start Dataset content

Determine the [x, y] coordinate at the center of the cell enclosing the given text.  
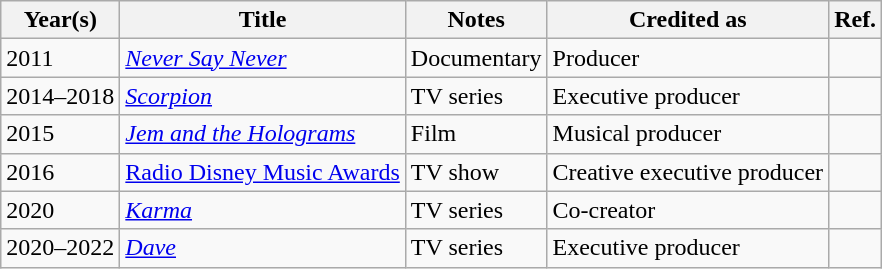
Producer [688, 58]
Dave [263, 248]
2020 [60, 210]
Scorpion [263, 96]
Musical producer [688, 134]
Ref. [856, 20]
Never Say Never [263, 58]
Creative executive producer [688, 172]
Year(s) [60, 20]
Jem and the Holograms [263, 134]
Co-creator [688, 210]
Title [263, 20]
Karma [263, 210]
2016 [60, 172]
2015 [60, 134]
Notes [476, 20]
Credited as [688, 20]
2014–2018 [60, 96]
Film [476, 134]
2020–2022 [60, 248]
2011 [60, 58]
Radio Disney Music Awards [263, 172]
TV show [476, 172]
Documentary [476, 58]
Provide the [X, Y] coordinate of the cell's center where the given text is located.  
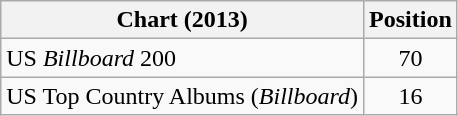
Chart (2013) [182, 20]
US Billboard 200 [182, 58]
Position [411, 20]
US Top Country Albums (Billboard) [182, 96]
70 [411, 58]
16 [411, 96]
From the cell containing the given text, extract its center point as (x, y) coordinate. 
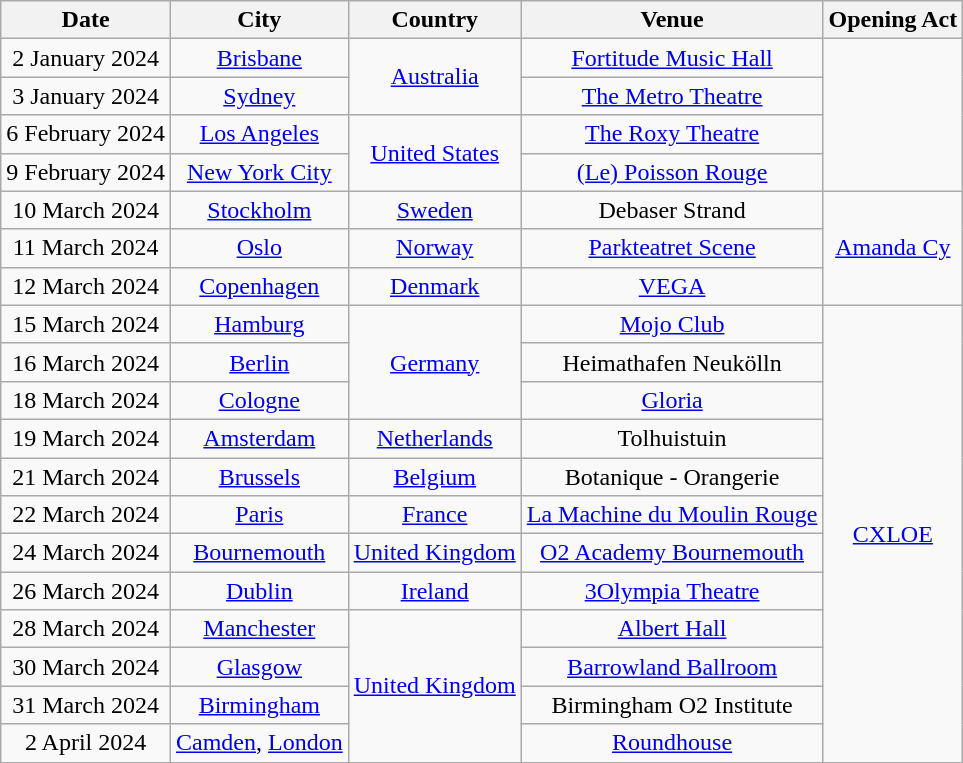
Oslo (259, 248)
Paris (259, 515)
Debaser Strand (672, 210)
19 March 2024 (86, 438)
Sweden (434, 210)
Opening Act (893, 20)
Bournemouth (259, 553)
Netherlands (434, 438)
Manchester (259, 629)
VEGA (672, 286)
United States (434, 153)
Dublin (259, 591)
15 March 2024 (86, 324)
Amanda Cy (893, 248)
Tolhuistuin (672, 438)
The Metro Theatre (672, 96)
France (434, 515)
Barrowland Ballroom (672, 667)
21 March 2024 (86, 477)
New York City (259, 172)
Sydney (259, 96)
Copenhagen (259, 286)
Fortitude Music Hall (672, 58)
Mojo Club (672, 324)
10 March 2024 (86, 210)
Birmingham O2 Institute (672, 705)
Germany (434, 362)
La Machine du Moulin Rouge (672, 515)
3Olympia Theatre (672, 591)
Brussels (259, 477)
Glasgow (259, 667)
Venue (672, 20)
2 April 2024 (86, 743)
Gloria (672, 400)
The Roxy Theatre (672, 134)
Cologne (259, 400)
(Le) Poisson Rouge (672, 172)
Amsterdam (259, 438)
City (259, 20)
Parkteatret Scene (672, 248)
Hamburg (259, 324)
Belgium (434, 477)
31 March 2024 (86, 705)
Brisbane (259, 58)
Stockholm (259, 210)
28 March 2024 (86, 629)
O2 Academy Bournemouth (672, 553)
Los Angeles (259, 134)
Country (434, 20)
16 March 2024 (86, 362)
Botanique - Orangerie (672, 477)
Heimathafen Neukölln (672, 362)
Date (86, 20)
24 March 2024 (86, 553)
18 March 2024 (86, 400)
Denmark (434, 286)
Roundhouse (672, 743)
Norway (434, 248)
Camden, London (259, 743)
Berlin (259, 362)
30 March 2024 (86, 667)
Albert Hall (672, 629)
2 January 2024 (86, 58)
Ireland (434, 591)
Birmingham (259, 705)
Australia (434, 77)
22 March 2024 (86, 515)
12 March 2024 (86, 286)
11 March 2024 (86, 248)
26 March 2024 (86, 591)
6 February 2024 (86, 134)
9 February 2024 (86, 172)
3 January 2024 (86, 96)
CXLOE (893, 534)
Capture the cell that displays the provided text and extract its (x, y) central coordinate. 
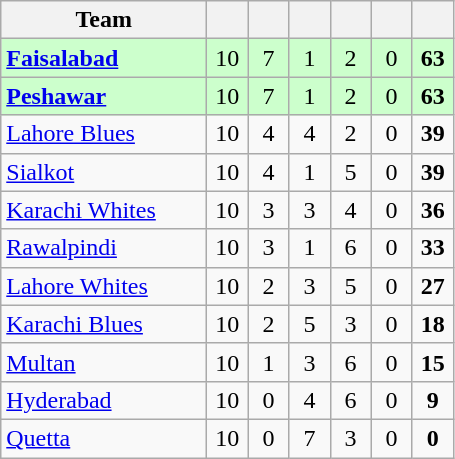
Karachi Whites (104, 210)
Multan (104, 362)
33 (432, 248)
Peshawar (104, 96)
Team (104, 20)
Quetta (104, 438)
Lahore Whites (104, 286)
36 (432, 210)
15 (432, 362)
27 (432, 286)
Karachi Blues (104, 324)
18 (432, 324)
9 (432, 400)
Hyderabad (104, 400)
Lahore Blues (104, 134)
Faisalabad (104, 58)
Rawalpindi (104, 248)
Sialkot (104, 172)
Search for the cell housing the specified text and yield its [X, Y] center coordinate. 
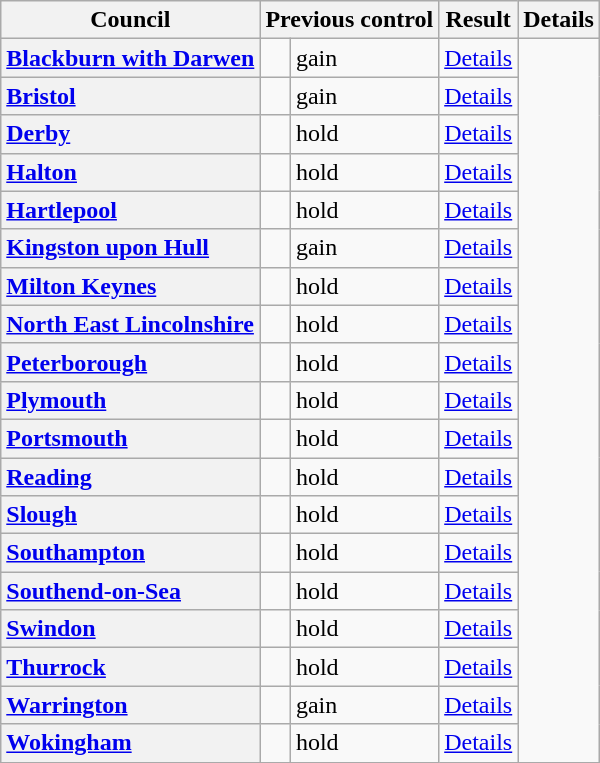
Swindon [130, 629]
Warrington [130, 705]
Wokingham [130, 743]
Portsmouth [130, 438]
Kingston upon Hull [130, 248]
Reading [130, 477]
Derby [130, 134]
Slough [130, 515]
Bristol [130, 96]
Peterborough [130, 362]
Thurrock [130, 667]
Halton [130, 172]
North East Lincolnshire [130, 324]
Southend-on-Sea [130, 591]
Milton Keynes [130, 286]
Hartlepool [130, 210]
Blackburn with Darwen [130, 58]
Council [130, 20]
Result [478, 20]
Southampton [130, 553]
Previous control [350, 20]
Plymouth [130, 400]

end Dataset content

Exercise aim:
Echo every line of the records above without any change, leaving out the pictures.

Reply:
Determine the [x, y] coordinate at the center of the cell enclosing the given text.  
Producer [688, 58]
Dave [263, 248]
2020 [60, 210]
Scorpion [263, 96]
Musical producer [688, 134]
Ref. [856, 20]
Never Say Never [263, 58]
Creative executive producer [688, 172]
Year(s) [60, 20]
Jem and the Holograms [263, 134]
Co-creator [688, 210]
Title [263, 20]
Karma [263, 210]
2016 [60, 172]
2015 [60, 134]
Notes [476, 20]
Credited as [688, 20]
2014–2018 [60, 96]
Film [476, 134]
2020–2022 [60, 248]
2011 [60, 58]
Radio Disney Music Awards [263, 172]
TV show [476, 172]
Documentary [476, 58]
Provide the [X, Y] coordinate of the cell's center where the given text is located.  
Chart (2013) [182, 20]
US Billboard 200 [182, 58]
Position [411, 20]
US Top Country Albums (Billboard) [182, 96]
70 [411, 58]
16 [411, 96]
From the cell containing the given text, extract its center point as (x, y) coordinate. 
Oslo (259, 248)
Paris (259, 515)
Debaser Strand (672, 210)
19 March 2024 (86, 438)
Sweden (434, 210)
Opening Act (893, 20)
Bournemouth (259, 553)
Netherlands (434, 438)
Manchester (259, 629)
VEGA (672, 286)
United States (434, 153)
Dublin (259, 591)
15 March 2024 (86, 324)
Amanda Cy (893, 248)
Tolhuistuin (672, 438)
The Metro Theatre (672, 96)
France (434, 515)
Barrowland Ballroom (672, 667)
21 March 2024 (86, 477)
New York City (259, 172)
Sydney (259, 96)
Copenhagen (259, 286)
Fortitude Music Hall (672, 58)
Mojo Club (672, 324)
10 March 2024 (86, 210)
Birmingham O2 Institute (672, 705)
Germany (434, 362)
La Machine du Moulin Rouge (672, 515)
3Olympia Theatre (672, 591)
Brussels (259, 477)
Glasgow (259, 667)
Venue (672, 20)
2 April 2024 (86, 743)
Gloria (672, 400)
The Roxy Theatre (672, 134)
Cologne (259, 400)
(Le) Poisson Rouge (672, 172)
Amsterdam (259, 438)
City (259, 20)
Parkteatret Scene (672, 248)
Hamburg (259, 324)
Belgium (434, 477)
31 March 2024 (86, 705)
Brisbane (259, 58)
Stockholm (259, 210)
28 March 2024 (86, 629)
O2 Academy Bournemouth (672, 553)
Los Angeles (259, 134)
Country (434, 20)
16 March 2024 (86, 362)
Botanique - Orangerie (672, 477)
Heimathafen Neukölln (672, 362)
Date (86, 20)
24 March 2024 (86, 553)
18 March 2024 (86, 400)
Denmark (434, 286)
Roundhouse (672, 743)
Norway (434, 248)
Camden, London (259, 743)
Berlin (259, 362)
30 March 2024 (86, 667)
Albert Hall (672, 629)
2 January 2024 (86, 58)
Ireland (434, 591)
Birmingham (259, 705)
Australia (434, 77)
22 March 2024 (86, 515)
12 March 2024 (86, 286)
11 March 2024 (86, 248)
26 March 2024 (86, 591)
6 February 2024 (86, 134)
9 February 2024 (86, 172)
3 January 2024 (86, 96)
CXLOE (893, 534)
Capture the cell that displays the provided text and extract its (x, y) central coordinate. 
Karachi Whites (104, 210)
Multan (104, 362)
33 (432, 248)
Peshawar (104, 96)
Team (104, 20)
Quetta (104, 438)
Lahore Whites (104, 286)
36 (432, 210)
15 (432, 362)
27 (432, 286)
Karachi Blues (104, 324)
18 (432, 324)
9 (432, 400)
Hyderabad (104, 400)
Lahore Blues (104, 134)
Faisalabad (104, 58)
Rawalpindi (104, 248)
Sialkot (104, 172)
Search for the cell housing the specified text and yield its [X, Y] center coordinate. 
Swindon [130, 629]
Warrington [130, 705]
Wokingham [130, 743]
Portsmouth [130, 438]
Kingston upon Hull [130, 248]
Reading [130, 477]
Derby [130, 134]
Slough [130, 515]
Bristol [130, 96]
Peterborough [130, 362]
Thurrock [130, 667]
Halton [130, 172]
North East Lincolnshire [130, 324]
Southend-on-Sea [130, 591]
Milton Keynes [130, 286]
Hartlepool [130, 210]
Blackburn with Darwen [130, 58]
Council [130, 20]
Result [478, 20]
Southampton [130, 553]
Previous control [350, 20]
Plymouth [130, 400]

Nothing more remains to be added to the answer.